§ Exercise instructions: Verbatim copy, images removed: write out the entries below.

─── Data to examine ───

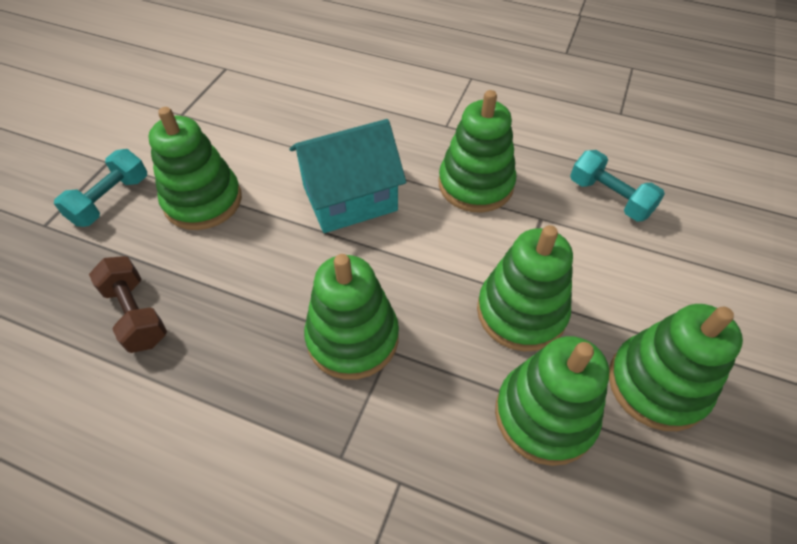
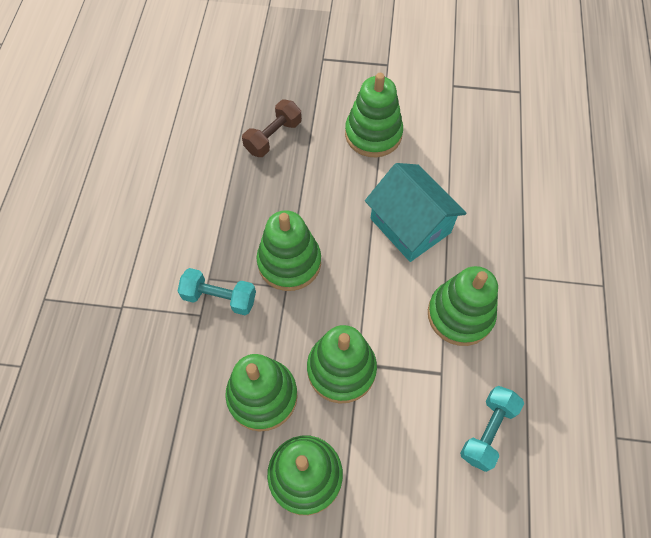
camera: 75 degrees right, 10 degrees up
(111, 200) = (355, 83): turquoise dumbbell -> turquoise dumbbell (219, 298)

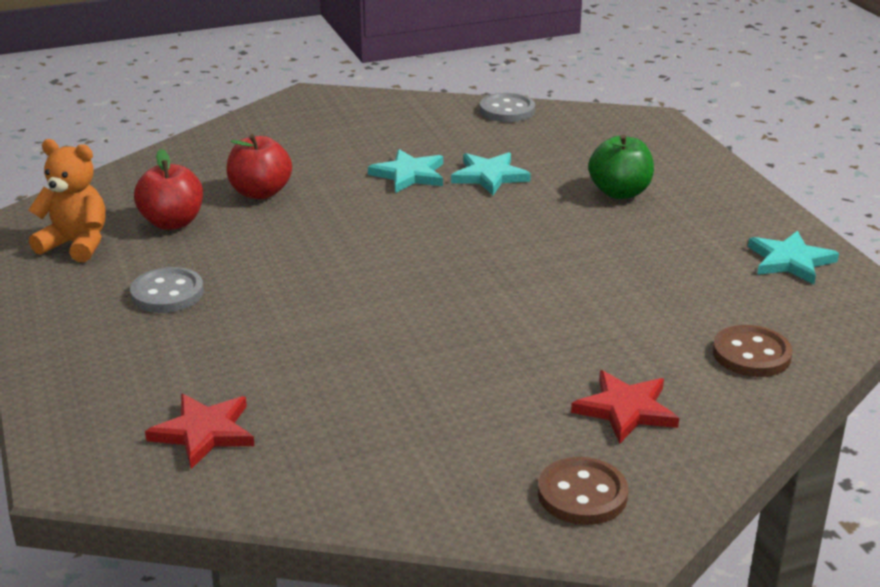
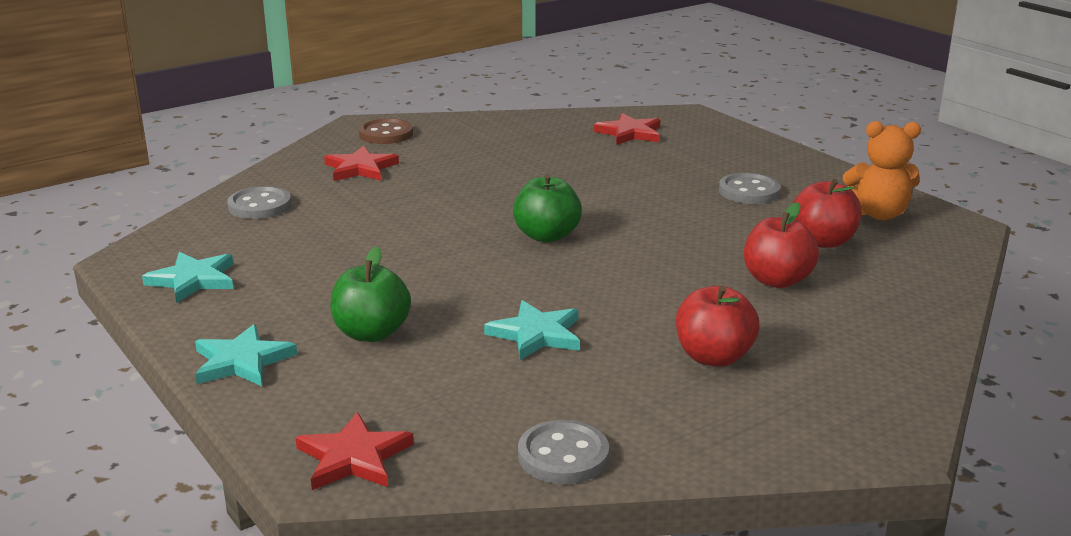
camera: 165 degrees right, 5 degrees down
(370, 146) = (713, 357): none -> red apple
(409, 175) = (633, 323): turquoise star -> turquoise star (242, 361)
(431, 265) = (547, 236): none -> green apple
(634, 123) = (353, 457): none -> red star
(751, 354) = (260, 206): brown button -> grey button

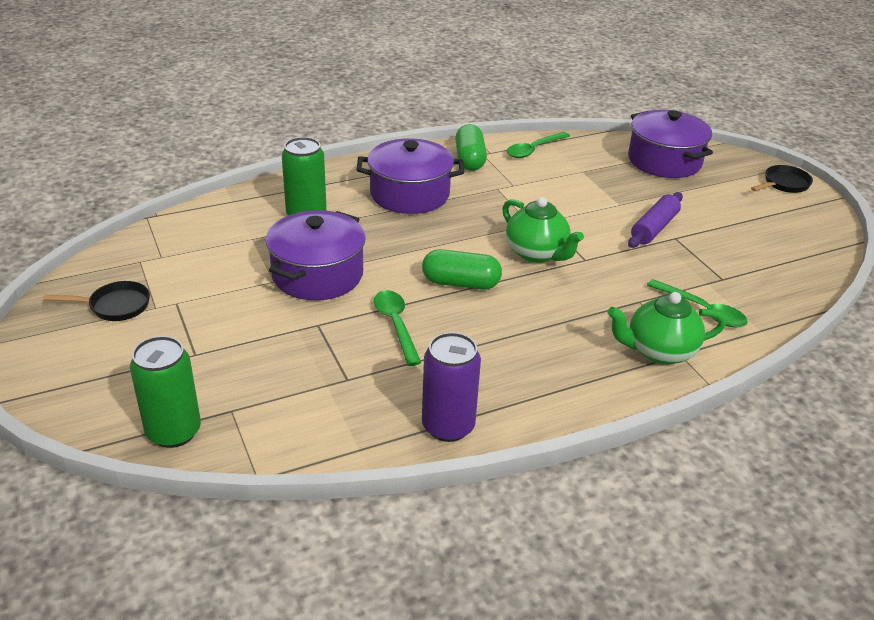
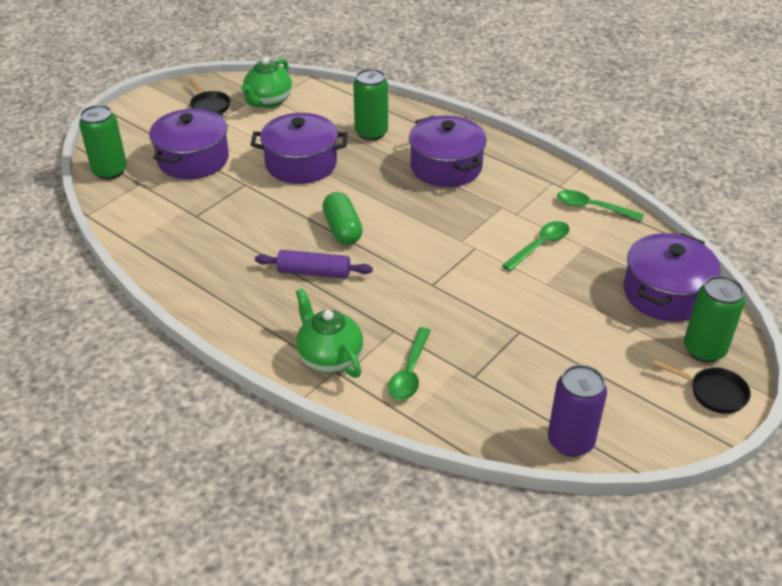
camera: 65 degrees right, 5 degrees up
(225, 350) = (193, 159): none -> purple pot
(396, 325) = (268, 216): green spoon -> green spoon (540, 245)
(448, 426) = (173, 273): purple can -> purple can (570, 441)
(470, 159) = (534, 179): green capsule -> none
(537, 253) = (417, 255): green teapot -> green teapot (268, 101)
(654, 228) = (523, 314): purple rolling pin -> purple rolling pin (314, 272)
(736, 170) = (704, 349): none -> green can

───

§ Written answer:
camera: 75 degrees right, 10 degrees up
(111, 200) = (355, 83): turquoise dumbbell -> turquoise dumbbell (219, 298)

camera: 165 degrees right, 5 degrees down
(370, 146) = (713, 357): none -> red apple
(409, 175) = (633, 323): turquoise star -> turquoise star (242, 361)
(431, 265) = (547, 236): none -> green apple
(634, 123) = (353, 457): none -> red star
(751, 354) = (260, 206): brown button -> grey button

camera: 65 degrees right, 5 degrees up
(225, 350) = (193, 159): none -> purple pot
(396, 325) = (268, 216): green spoon -> green spoon (540, 245)
(448, 426) = (173, 273): purple can -> purple can (570, 441)
(470, 159) = (534, 179): green capsule -> none
(537, 253) = (417, 255): green teapot -> green teapot (268, 101)
(654, 228) = (523, 314): purple rolling pin -> purple rolling pin (314, 272)
(736, 170) = (704, 349): none -> green can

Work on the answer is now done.